[EXERCISE DESCRIPTION] Please set the lines down again exactly, from the top of the entries through the line that contains "The purple boat".

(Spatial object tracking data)
※

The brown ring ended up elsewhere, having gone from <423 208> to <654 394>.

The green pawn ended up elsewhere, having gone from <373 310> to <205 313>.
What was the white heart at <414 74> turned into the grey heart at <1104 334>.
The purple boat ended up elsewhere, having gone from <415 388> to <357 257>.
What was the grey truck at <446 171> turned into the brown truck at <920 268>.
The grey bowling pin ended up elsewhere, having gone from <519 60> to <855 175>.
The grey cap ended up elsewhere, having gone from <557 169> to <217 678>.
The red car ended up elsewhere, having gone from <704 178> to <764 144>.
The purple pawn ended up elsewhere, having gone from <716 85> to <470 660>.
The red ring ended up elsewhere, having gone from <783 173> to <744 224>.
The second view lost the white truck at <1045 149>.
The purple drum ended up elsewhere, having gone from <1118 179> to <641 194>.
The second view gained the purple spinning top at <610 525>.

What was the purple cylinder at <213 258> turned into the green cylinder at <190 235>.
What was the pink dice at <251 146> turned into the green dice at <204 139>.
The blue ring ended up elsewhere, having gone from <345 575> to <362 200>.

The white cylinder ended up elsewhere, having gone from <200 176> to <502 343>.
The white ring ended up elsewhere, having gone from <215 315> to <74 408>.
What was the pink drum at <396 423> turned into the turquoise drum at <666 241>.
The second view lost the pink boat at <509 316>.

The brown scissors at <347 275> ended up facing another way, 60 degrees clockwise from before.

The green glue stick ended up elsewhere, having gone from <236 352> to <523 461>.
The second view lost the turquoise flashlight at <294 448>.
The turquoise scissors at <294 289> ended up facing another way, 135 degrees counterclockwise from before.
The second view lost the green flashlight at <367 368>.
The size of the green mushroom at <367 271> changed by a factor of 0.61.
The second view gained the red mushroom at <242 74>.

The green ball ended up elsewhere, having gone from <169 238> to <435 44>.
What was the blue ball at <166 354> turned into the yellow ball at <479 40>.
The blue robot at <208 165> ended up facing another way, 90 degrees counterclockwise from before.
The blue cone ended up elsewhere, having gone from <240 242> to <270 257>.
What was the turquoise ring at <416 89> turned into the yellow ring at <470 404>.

※

[EXERCISE RESPONSE]
The brown ring ended up elsewhere, having gone from <423 208> to <654 394>.

The green pawn ended up elsewhere, having gone from <373 310> to <205 313>.
What was the white heart at <414 74> turned into the grey heart at <1104 334>.
The purple boat ended up elsewhere, having gone from <415 388> to <357 257>.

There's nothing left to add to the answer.